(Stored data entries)

****

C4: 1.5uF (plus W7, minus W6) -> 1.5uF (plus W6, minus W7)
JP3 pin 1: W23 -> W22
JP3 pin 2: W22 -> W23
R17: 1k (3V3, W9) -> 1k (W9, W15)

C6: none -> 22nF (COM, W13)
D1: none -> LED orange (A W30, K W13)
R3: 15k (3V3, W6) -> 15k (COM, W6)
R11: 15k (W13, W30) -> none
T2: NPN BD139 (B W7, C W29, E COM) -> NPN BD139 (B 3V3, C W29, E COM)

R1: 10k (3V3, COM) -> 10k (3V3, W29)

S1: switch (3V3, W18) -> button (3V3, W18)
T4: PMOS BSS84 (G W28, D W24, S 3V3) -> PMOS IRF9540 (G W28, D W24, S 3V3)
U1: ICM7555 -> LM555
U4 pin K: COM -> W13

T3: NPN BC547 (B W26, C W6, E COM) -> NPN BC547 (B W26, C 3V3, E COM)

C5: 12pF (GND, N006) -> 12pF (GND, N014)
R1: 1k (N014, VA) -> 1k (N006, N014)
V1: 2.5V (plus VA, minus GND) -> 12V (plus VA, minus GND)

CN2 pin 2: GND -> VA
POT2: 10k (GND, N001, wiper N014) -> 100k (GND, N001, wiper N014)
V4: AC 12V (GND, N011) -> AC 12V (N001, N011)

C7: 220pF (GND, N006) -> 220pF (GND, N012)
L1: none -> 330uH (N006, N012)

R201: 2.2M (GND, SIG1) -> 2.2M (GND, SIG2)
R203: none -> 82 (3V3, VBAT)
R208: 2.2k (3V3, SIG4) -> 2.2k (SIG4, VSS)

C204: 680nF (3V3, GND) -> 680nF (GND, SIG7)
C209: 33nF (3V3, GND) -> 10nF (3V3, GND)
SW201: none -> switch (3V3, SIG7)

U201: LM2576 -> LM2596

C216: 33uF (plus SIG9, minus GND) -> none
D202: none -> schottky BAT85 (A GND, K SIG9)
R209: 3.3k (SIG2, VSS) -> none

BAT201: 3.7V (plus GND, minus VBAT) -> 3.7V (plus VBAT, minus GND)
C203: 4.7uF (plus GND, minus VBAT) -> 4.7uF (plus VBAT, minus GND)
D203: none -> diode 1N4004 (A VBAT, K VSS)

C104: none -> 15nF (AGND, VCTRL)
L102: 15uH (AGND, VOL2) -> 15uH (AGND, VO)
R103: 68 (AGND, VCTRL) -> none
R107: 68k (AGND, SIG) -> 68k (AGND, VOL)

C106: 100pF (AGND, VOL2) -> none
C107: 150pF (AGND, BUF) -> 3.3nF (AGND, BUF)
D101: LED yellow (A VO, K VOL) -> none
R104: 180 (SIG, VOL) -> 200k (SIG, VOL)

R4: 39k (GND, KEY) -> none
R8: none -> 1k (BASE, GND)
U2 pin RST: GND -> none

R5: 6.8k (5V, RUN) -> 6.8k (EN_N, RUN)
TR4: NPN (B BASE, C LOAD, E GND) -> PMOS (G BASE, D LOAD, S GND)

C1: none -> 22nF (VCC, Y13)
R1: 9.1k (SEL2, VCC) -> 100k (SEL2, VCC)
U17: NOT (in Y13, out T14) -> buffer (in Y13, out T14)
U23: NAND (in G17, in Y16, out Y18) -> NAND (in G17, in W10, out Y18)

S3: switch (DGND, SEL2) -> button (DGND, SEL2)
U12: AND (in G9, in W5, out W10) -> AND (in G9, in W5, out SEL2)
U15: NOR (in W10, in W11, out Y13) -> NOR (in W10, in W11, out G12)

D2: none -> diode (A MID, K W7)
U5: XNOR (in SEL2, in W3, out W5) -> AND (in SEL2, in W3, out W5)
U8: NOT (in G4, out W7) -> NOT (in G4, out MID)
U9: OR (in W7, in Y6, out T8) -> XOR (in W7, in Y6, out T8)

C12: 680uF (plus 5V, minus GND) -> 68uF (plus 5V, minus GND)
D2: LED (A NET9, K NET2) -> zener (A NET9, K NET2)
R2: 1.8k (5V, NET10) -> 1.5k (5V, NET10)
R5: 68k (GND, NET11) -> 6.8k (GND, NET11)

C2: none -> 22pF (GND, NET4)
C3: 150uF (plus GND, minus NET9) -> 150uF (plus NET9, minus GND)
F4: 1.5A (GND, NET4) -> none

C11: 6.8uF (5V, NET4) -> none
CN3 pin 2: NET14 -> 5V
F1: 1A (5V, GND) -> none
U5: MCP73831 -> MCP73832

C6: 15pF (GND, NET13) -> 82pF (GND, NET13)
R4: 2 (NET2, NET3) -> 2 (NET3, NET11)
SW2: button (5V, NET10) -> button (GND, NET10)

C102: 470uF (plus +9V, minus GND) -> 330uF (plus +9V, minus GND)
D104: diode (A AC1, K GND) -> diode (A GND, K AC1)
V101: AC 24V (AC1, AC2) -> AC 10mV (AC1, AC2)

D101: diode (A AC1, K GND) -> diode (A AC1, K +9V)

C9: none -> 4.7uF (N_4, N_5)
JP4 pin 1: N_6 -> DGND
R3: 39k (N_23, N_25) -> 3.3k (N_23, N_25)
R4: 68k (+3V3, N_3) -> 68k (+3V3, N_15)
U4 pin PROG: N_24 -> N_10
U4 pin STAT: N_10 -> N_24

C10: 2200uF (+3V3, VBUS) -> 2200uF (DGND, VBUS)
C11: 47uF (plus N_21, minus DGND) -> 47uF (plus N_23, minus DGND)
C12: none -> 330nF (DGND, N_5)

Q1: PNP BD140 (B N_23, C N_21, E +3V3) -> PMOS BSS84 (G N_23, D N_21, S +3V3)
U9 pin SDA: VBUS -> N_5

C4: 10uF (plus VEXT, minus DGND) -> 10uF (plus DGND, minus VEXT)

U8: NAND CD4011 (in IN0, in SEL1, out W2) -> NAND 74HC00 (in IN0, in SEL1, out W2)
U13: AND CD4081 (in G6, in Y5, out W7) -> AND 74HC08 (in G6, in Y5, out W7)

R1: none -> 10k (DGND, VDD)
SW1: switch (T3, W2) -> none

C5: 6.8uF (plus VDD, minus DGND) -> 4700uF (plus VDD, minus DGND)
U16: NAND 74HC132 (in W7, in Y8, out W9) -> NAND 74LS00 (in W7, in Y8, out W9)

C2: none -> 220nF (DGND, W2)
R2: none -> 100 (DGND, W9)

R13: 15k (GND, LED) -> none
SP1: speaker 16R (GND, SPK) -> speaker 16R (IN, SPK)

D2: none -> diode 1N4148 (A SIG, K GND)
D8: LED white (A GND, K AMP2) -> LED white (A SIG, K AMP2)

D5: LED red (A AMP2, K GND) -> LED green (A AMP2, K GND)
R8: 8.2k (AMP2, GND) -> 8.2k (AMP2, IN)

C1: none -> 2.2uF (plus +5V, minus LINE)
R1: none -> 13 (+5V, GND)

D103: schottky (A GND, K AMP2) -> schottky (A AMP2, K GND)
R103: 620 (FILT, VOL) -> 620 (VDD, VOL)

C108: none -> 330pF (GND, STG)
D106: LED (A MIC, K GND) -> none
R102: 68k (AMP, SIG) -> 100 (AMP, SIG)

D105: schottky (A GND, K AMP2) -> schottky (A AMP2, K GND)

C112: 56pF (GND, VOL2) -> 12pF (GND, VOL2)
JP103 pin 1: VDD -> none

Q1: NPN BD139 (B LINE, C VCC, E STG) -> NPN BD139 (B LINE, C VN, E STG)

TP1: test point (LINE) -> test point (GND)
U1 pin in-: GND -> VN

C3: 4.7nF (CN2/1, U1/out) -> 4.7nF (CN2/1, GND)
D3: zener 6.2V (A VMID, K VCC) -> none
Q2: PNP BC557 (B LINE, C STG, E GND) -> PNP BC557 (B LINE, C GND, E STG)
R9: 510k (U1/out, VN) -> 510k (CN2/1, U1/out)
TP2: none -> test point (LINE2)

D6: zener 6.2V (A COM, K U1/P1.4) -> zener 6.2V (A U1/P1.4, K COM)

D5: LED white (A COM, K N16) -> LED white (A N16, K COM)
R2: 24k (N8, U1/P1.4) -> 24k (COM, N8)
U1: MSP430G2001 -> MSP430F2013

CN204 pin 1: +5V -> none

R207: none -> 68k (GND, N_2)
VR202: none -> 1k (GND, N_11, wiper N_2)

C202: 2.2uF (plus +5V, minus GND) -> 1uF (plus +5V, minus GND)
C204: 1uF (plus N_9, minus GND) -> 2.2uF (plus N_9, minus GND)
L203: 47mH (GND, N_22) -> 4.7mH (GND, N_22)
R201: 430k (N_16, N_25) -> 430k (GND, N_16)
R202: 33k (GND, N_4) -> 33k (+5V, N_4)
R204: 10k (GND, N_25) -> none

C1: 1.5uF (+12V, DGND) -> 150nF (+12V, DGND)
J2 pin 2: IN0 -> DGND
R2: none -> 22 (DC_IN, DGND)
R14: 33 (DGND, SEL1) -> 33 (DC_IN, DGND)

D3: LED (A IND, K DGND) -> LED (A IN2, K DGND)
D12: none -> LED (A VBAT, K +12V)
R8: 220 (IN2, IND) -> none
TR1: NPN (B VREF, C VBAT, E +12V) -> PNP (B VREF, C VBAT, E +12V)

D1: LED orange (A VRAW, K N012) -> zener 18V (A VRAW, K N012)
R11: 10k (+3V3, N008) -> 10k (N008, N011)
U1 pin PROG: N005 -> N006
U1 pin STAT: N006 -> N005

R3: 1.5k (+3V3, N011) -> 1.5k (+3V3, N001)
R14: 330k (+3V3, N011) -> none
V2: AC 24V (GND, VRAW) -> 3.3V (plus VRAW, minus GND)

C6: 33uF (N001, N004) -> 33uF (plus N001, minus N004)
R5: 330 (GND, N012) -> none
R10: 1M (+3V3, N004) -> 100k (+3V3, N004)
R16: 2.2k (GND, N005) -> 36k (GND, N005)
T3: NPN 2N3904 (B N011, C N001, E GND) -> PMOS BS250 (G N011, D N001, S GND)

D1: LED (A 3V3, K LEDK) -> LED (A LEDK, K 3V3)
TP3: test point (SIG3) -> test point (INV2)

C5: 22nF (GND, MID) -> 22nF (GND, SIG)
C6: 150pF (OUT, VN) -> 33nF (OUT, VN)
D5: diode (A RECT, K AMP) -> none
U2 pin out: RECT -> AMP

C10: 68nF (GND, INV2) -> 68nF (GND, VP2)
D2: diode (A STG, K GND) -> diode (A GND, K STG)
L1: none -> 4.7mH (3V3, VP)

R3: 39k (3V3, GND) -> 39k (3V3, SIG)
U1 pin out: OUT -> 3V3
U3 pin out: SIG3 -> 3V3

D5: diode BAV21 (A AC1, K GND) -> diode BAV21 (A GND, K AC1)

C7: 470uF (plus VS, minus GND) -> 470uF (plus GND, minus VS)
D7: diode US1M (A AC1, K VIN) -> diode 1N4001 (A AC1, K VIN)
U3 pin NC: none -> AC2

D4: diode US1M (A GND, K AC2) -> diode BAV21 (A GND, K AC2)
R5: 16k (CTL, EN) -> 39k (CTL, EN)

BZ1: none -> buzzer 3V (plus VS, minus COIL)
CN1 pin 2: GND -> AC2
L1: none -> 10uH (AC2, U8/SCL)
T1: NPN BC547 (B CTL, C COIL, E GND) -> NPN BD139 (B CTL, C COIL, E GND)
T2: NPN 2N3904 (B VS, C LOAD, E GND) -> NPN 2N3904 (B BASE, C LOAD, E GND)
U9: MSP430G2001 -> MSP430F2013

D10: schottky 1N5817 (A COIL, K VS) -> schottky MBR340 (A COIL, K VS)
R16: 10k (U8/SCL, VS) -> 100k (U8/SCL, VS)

****

Return a copy of each line in the entries that carries the string "STAT".

U4 pin STAT: N_10 -> N_24
U1 pin STAT: N006 -> N005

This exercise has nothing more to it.